- [Required work]: Each entry should be restated word for word, with all pictures left out.

(Working data Opens)

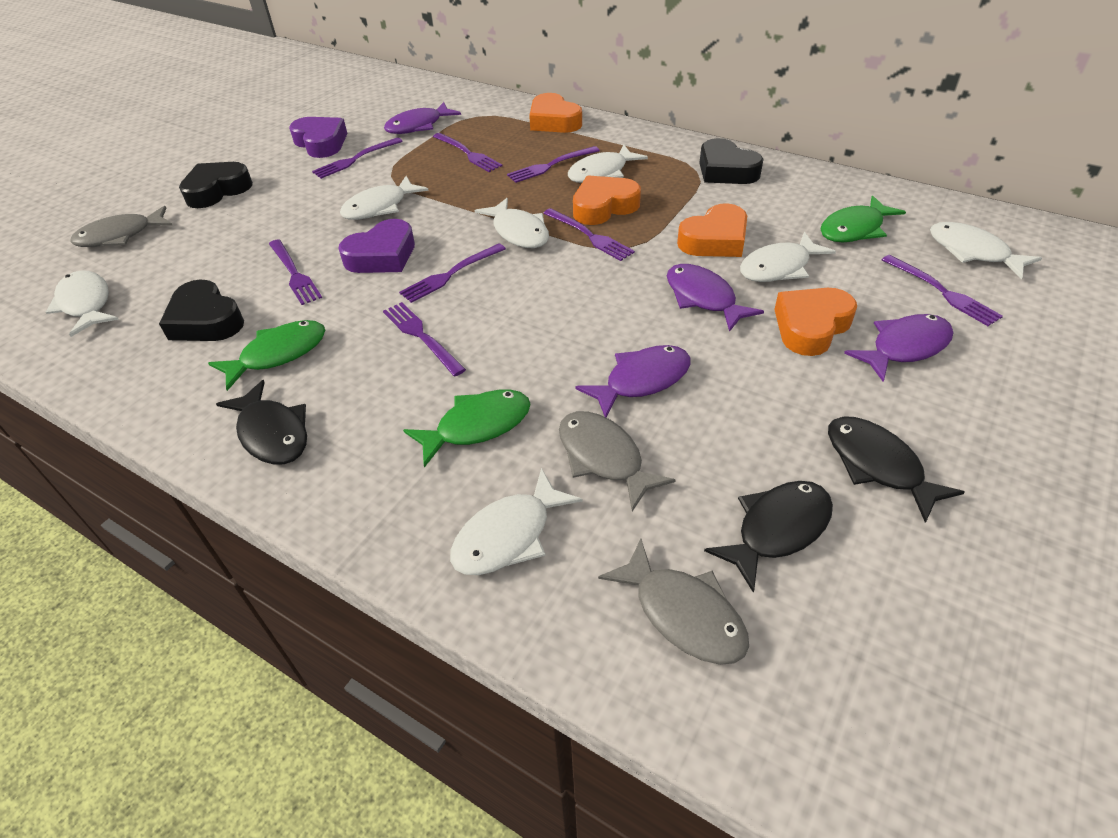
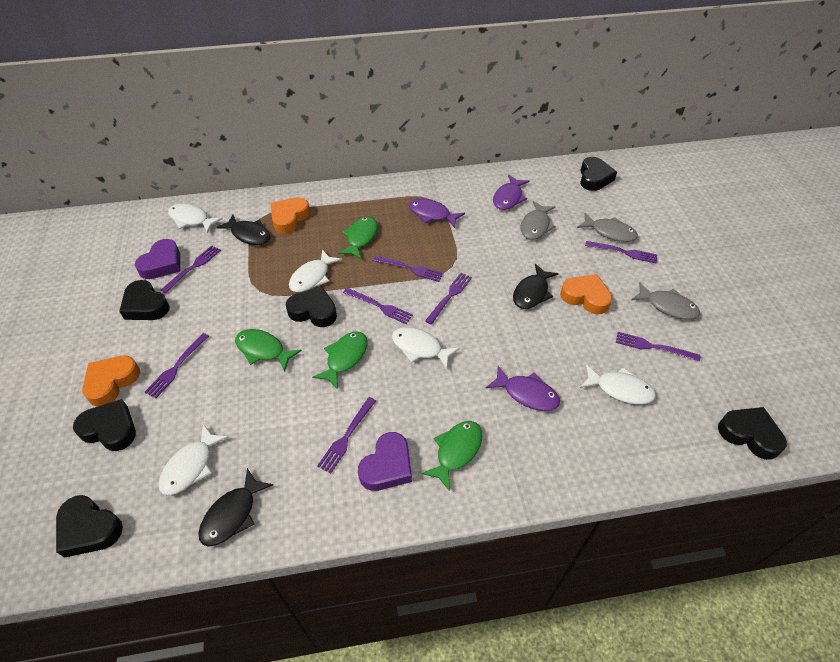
black heart: 3 -> 6
green fish: 3 -> 4
orange heart: 4 -> 3
purple fish: 4 -> 3
white fish: 7 -> 5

(Working data Closes)

- [Solved problem]:
black heart: 3 -> 6
green fish: 3 -> 4
orange heart: 4 -> 3
purple fish: 4 -> 3
white fish: 7 -> 5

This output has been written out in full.